Extracted records:
▬▬▬▬▬▬

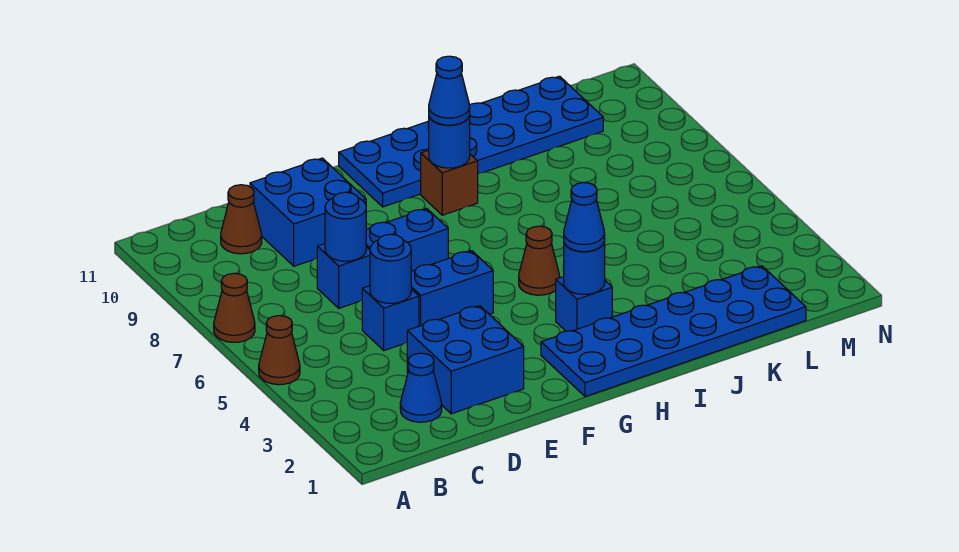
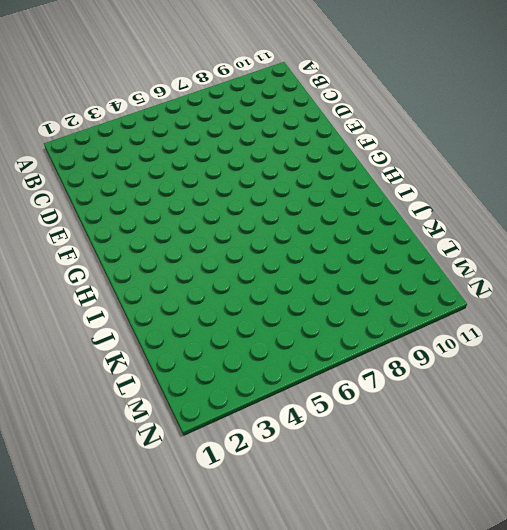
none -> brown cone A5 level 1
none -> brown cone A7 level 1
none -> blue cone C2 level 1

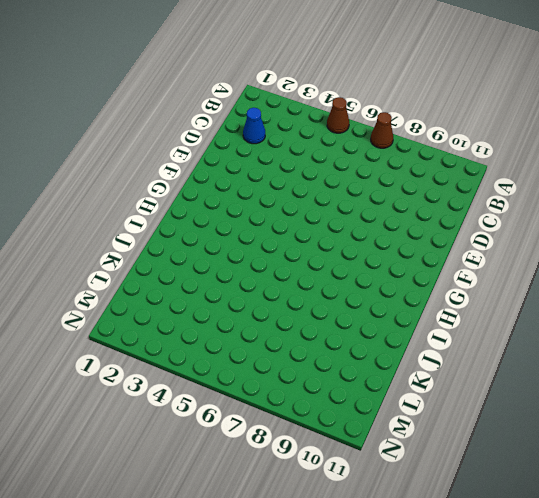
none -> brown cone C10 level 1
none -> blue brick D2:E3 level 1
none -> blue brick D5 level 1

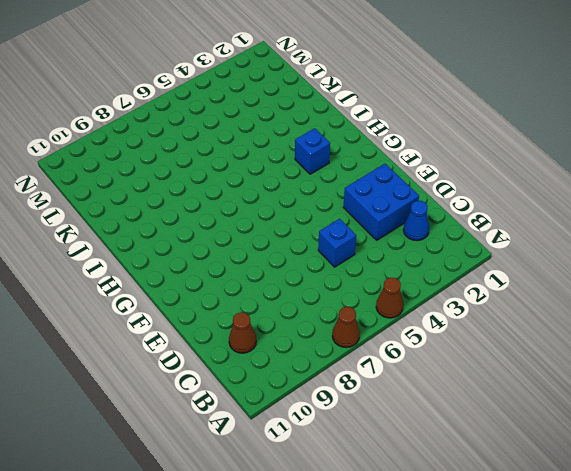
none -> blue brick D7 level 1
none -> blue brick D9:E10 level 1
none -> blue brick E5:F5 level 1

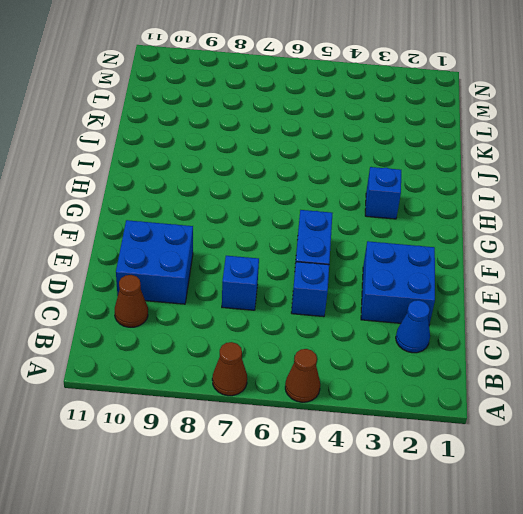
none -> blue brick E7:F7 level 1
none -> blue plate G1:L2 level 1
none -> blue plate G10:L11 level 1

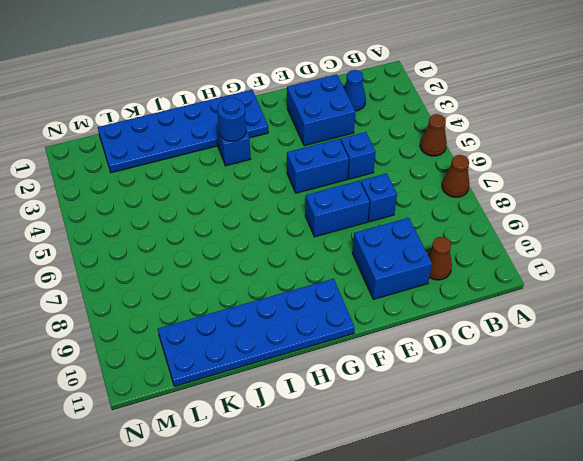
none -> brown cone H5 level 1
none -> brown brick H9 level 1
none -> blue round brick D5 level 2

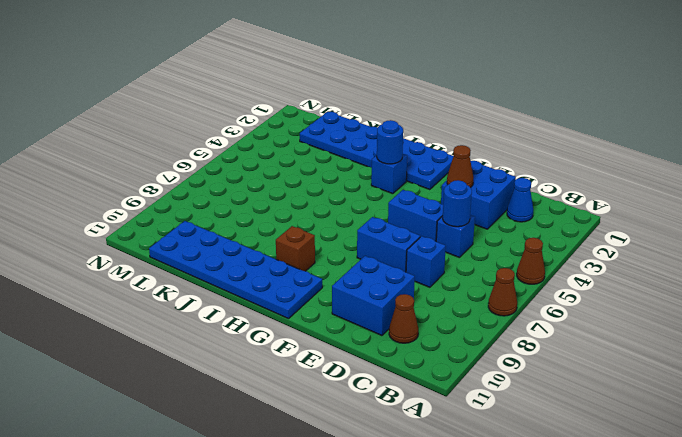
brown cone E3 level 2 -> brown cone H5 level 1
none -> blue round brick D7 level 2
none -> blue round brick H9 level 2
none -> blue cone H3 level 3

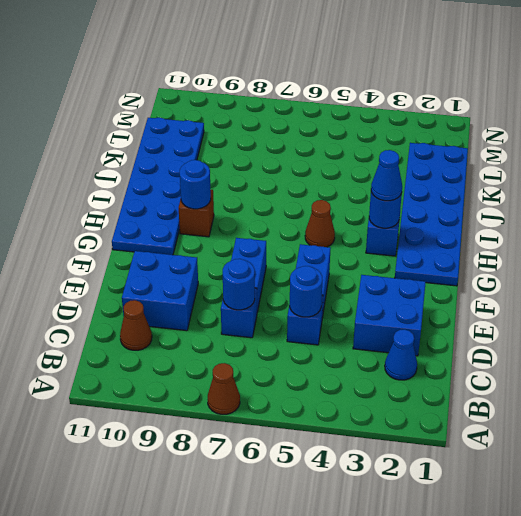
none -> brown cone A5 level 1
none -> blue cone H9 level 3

▬▬▬▬▬▬

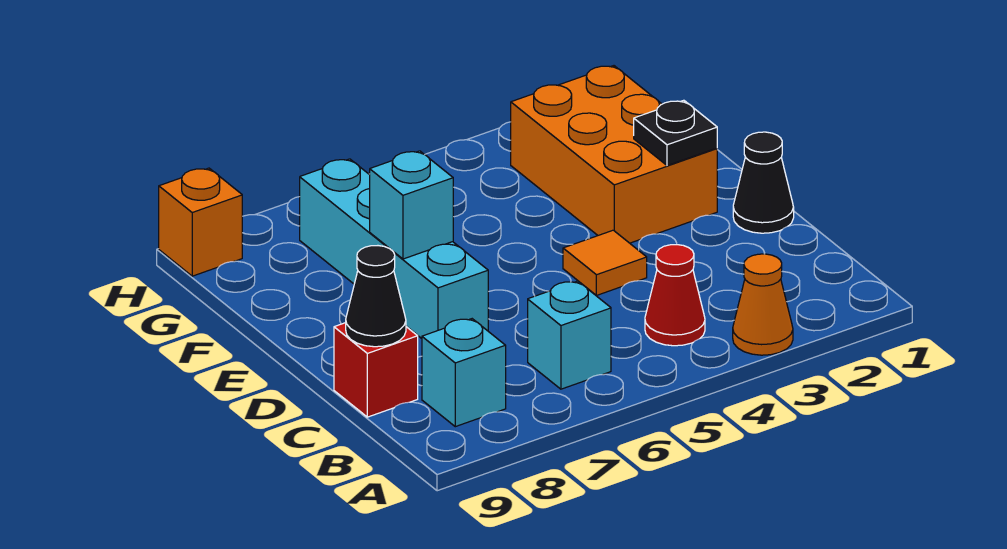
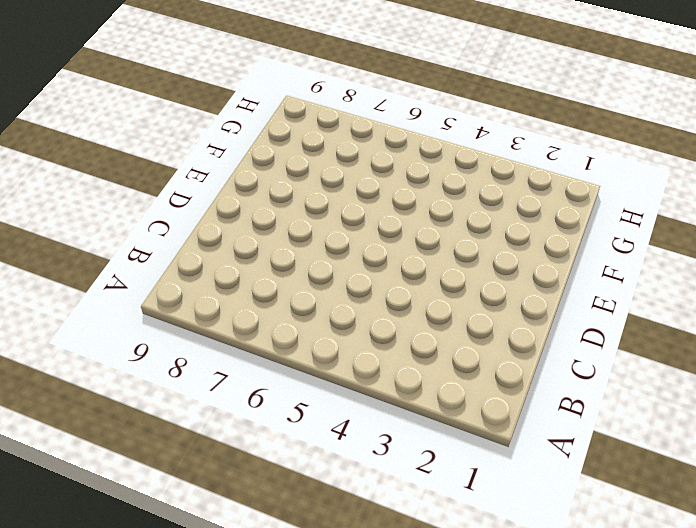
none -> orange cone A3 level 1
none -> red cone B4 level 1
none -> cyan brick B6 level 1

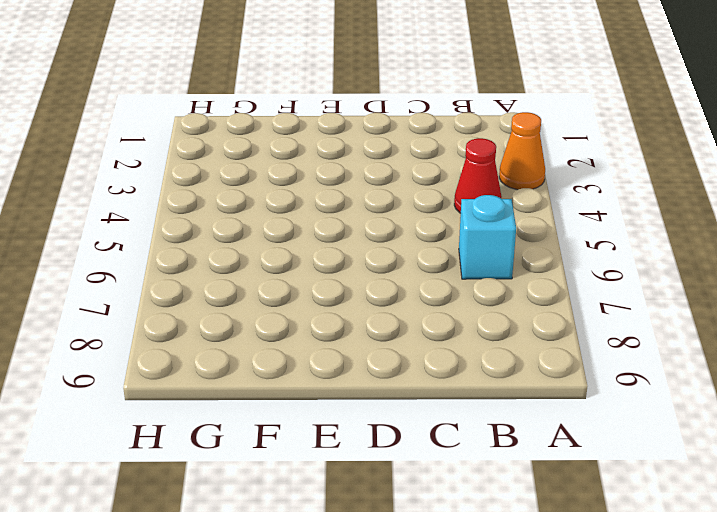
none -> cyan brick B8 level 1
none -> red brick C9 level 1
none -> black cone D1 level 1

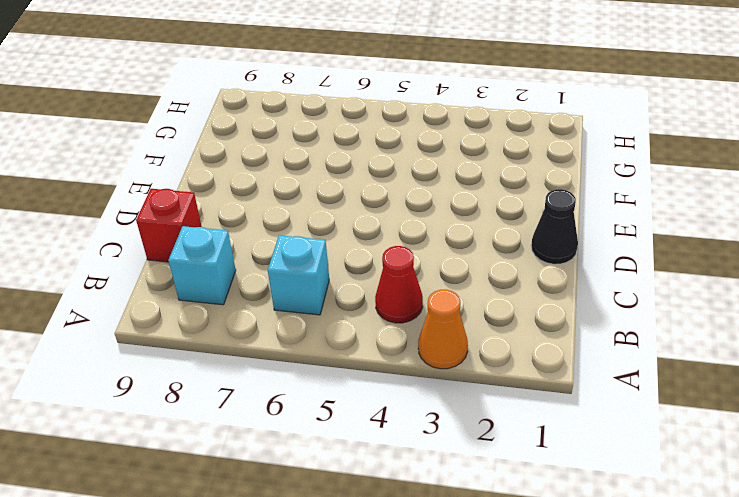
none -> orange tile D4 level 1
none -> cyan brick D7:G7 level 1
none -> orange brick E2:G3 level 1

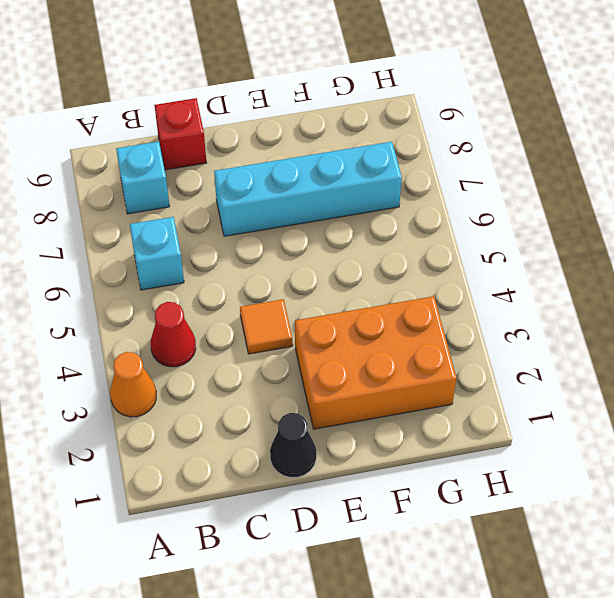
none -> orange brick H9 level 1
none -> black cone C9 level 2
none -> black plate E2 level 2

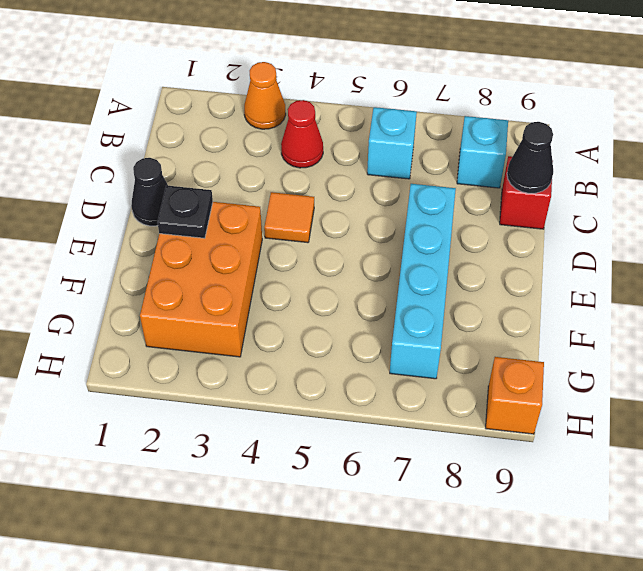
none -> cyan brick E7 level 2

▬▬▬▬▬▬

▸ **Directions**
Every line above holding the string "orange" should be listed.

▸ **The answer**
none -> orange cone A3 level 1
none -> orange tile D4 level 1
none -> orange brick E2:G3 level 1
none -> orange brick H9 level 1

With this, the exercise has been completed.